#### [What the task requires]
Copy out the lines beginning with the line that contains "Write the LilyPond" and continuing through the line that contains "ais'8~---> ais'8-.( ais'8", keeping them identical to the original.

#### [Material for this task]
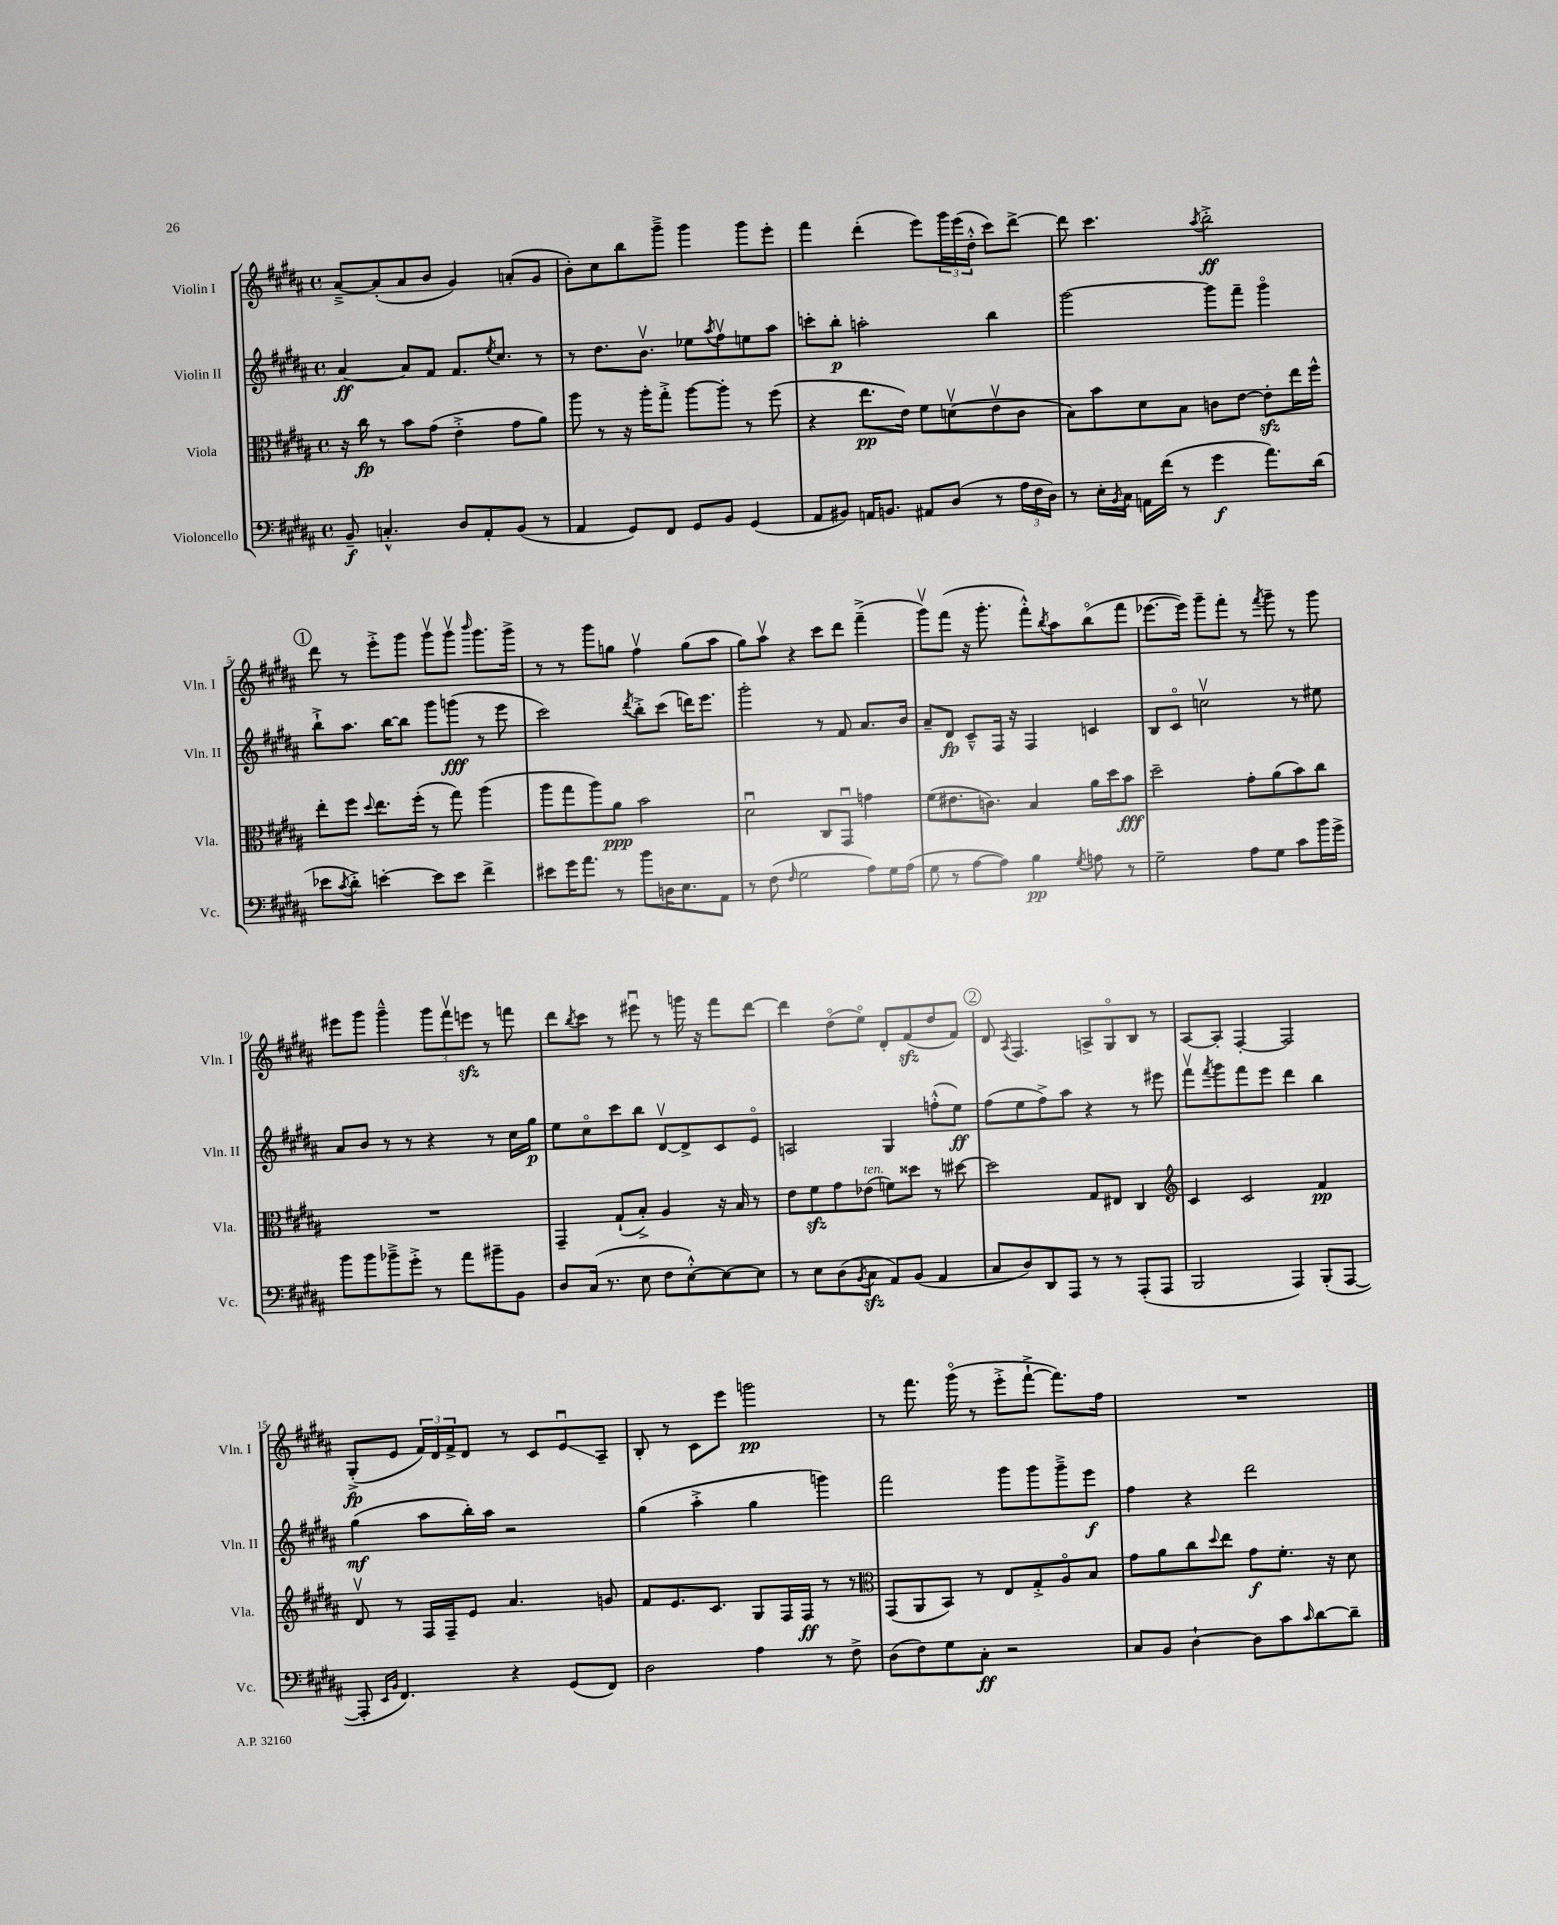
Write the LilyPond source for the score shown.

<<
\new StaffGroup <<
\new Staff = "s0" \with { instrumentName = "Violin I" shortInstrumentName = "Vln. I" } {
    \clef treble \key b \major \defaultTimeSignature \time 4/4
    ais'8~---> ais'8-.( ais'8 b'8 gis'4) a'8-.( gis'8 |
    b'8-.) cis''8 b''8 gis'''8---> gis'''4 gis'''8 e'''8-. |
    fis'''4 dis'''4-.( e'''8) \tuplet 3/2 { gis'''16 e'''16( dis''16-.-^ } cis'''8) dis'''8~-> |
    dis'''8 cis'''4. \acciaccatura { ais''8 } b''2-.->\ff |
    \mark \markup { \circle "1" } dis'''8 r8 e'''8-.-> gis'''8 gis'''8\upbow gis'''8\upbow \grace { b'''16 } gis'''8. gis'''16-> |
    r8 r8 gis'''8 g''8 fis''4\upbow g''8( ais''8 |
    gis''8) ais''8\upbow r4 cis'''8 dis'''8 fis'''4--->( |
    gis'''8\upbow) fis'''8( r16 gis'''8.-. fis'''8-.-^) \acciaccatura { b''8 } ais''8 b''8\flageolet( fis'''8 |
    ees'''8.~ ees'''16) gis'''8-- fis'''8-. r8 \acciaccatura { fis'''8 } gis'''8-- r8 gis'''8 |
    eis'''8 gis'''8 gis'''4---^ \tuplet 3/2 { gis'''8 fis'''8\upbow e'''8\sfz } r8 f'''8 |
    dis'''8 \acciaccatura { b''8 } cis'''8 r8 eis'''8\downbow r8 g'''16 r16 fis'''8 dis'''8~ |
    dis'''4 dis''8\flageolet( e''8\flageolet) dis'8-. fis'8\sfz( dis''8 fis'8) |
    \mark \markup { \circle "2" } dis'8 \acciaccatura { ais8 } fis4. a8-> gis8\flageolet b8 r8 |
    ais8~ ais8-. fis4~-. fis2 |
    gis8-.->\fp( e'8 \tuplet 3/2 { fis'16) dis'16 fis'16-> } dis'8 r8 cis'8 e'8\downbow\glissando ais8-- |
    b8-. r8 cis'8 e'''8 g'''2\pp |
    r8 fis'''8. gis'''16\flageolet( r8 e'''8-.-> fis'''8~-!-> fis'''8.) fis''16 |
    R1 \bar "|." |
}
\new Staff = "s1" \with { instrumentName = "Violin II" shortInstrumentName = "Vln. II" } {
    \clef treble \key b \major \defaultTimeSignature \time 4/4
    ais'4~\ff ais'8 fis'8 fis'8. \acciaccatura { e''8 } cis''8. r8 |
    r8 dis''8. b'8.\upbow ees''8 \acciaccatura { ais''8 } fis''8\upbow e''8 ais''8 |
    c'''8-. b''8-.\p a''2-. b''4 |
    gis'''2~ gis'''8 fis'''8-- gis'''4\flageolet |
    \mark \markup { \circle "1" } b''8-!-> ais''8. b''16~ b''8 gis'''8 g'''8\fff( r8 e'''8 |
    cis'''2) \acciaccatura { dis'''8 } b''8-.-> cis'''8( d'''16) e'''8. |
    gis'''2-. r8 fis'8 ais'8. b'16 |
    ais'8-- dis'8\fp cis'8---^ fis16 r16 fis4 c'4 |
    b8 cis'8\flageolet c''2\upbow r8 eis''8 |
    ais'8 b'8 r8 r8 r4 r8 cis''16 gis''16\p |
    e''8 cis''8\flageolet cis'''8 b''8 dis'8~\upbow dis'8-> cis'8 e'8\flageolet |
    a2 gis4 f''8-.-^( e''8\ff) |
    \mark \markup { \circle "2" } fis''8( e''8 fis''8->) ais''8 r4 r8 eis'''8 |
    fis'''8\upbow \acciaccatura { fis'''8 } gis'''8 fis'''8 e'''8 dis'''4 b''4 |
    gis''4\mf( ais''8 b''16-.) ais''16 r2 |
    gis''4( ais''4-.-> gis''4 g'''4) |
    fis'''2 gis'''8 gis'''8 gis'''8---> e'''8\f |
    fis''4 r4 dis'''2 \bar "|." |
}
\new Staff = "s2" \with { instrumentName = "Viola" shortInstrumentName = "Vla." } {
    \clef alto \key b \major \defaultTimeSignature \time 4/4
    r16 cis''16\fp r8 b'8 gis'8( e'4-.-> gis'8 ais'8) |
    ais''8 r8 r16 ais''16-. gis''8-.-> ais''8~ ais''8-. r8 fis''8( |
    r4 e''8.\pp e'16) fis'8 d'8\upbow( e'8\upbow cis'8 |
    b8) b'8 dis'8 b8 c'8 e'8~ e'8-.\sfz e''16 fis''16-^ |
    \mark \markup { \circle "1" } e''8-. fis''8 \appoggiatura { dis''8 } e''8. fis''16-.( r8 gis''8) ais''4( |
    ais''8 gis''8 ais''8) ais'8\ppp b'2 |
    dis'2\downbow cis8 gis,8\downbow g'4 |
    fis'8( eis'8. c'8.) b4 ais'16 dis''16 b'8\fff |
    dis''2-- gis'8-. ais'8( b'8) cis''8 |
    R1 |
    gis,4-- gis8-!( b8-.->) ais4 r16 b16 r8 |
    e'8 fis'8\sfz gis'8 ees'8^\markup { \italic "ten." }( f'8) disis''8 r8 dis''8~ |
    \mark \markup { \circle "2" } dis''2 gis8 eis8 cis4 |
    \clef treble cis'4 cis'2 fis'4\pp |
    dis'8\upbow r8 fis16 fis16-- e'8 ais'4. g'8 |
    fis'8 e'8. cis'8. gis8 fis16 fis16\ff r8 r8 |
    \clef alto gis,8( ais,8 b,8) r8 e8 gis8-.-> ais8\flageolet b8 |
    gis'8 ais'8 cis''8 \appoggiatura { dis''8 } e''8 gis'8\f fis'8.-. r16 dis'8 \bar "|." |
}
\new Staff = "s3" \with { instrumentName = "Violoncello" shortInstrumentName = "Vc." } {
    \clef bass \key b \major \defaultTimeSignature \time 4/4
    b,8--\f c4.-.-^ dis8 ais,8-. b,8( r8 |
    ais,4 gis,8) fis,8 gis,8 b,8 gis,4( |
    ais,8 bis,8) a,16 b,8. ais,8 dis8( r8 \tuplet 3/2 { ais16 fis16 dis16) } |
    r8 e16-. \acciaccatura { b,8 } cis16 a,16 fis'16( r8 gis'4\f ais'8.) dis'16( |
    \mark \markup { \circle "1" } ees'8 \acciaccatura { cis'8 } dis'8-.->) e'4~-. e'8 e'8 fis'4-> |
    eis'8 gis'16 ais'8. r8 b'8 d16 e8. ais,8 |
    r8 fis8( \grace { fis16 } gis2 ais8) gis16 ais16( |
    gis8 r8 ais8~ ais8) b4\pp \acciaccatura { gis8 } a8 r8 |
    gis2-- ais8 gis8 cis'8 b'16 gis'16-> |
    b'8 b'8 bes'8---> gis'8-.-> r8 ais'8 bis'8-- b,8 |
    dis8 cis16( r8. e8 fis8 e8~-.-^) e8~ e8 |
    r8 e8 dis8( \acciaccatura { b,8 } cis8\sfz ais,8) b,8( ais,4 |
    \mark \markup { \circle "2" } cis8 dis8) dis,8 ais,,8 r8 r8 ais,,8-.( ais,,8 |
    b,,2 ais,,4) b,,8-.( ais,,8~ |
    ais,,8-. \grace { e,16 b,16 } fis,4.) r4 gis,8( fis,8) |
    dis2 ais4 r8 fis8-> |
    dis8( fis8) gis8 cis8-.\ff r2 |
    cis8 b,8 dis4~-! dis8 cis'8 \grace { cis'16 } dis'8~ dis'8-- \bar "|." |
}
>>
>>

==

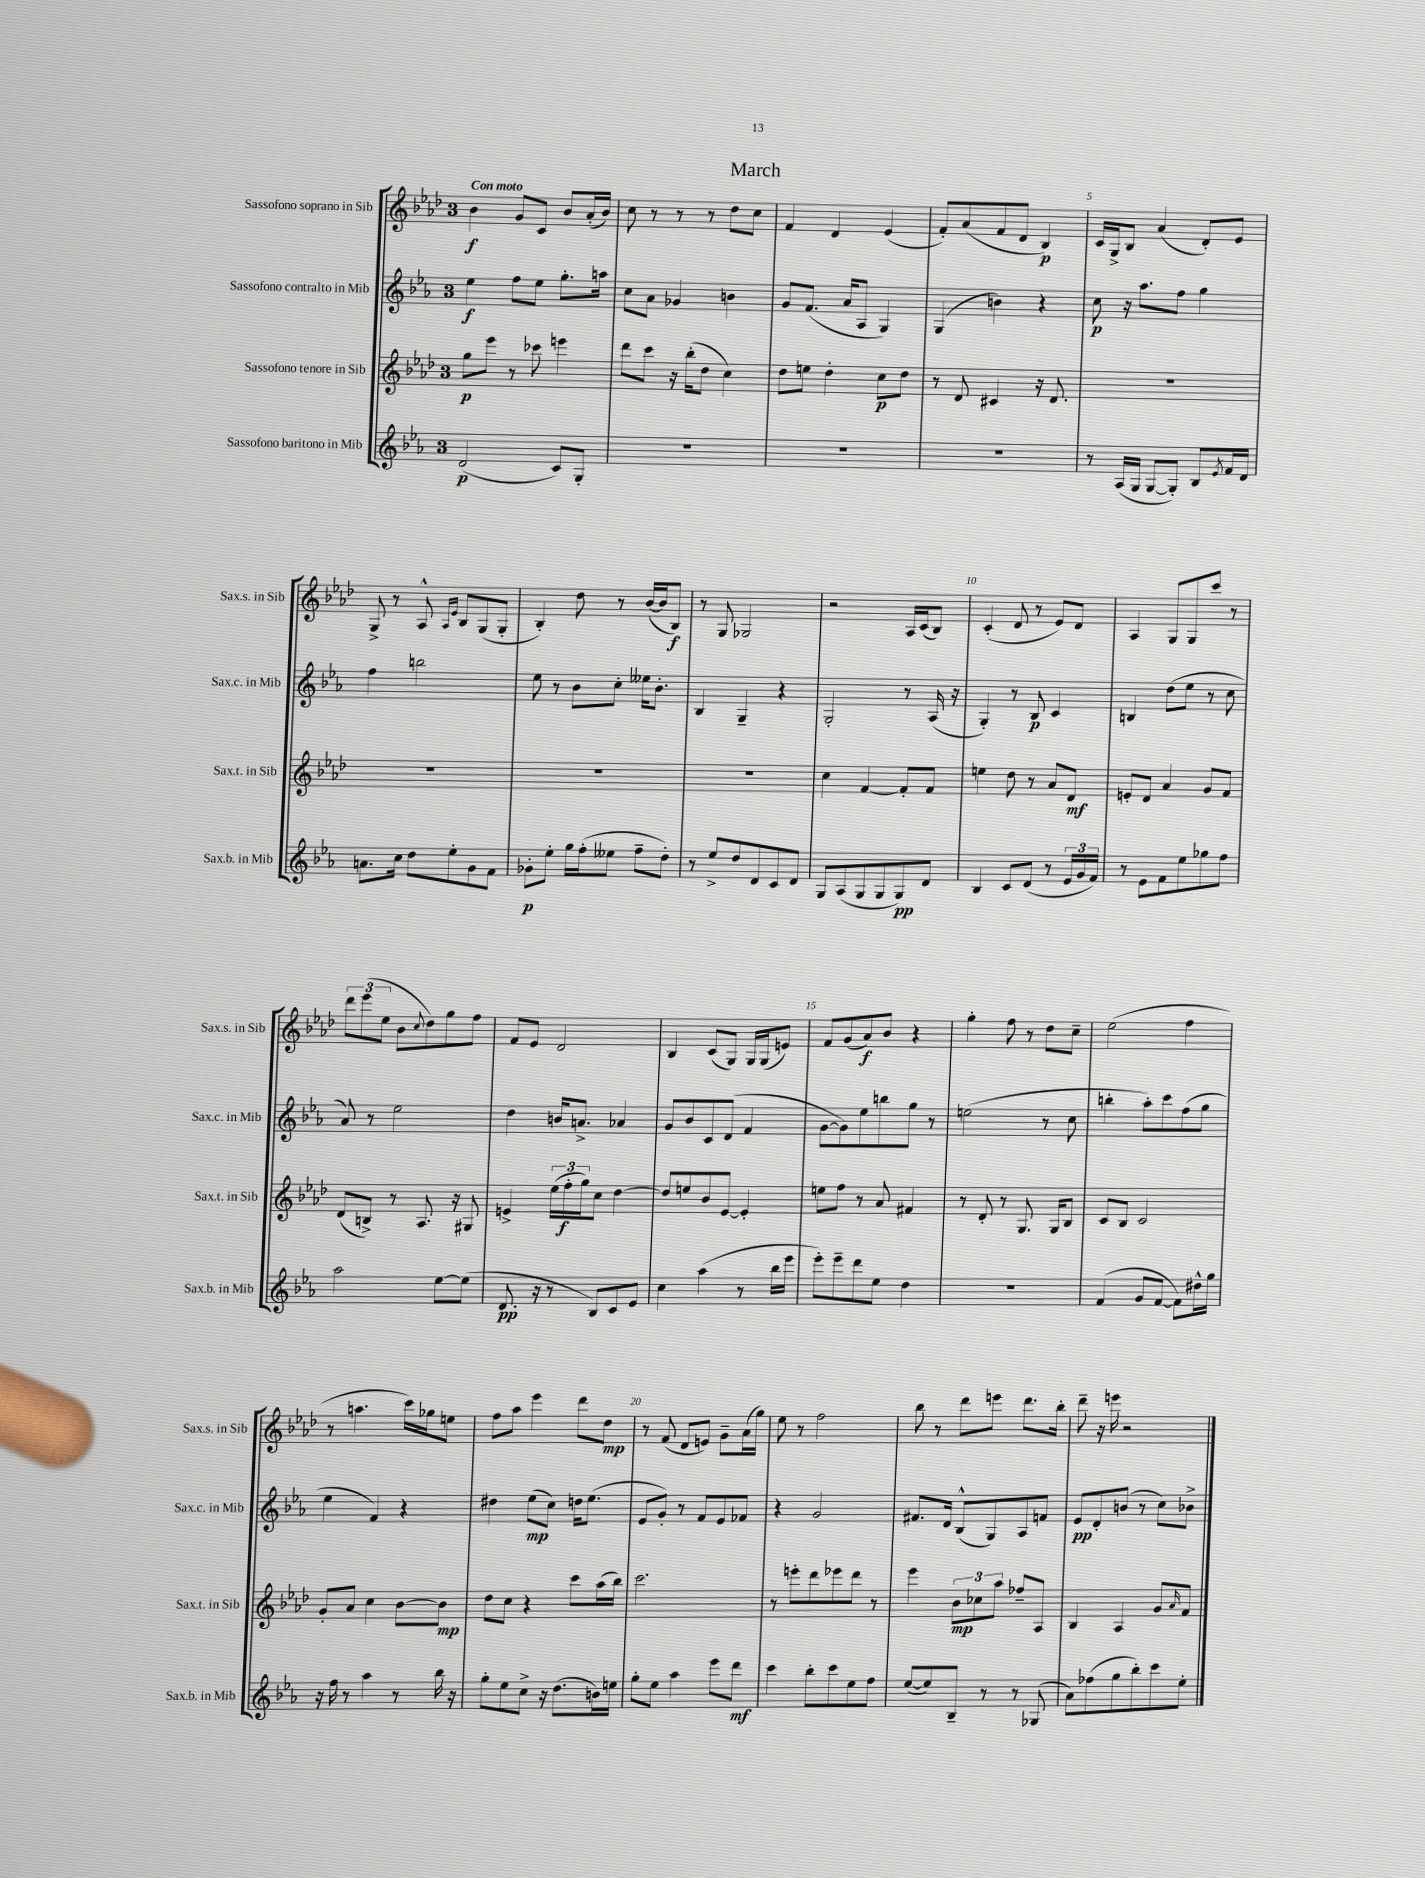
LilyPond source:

#### [Correct answer]
Write the LilyPond source for the score shown.

<<
\new StaffGroup <<
\new Staff = "s0" \with { instrumentName = "Violin I" shortInstrumentName = "Vln. I" } {
    \clef treble \key b \major \defaultTimeSignature \time 4/4
    ais'8~---> ais'8-.( ais'8 b'8 gis'4) a'8-.( gis'8 |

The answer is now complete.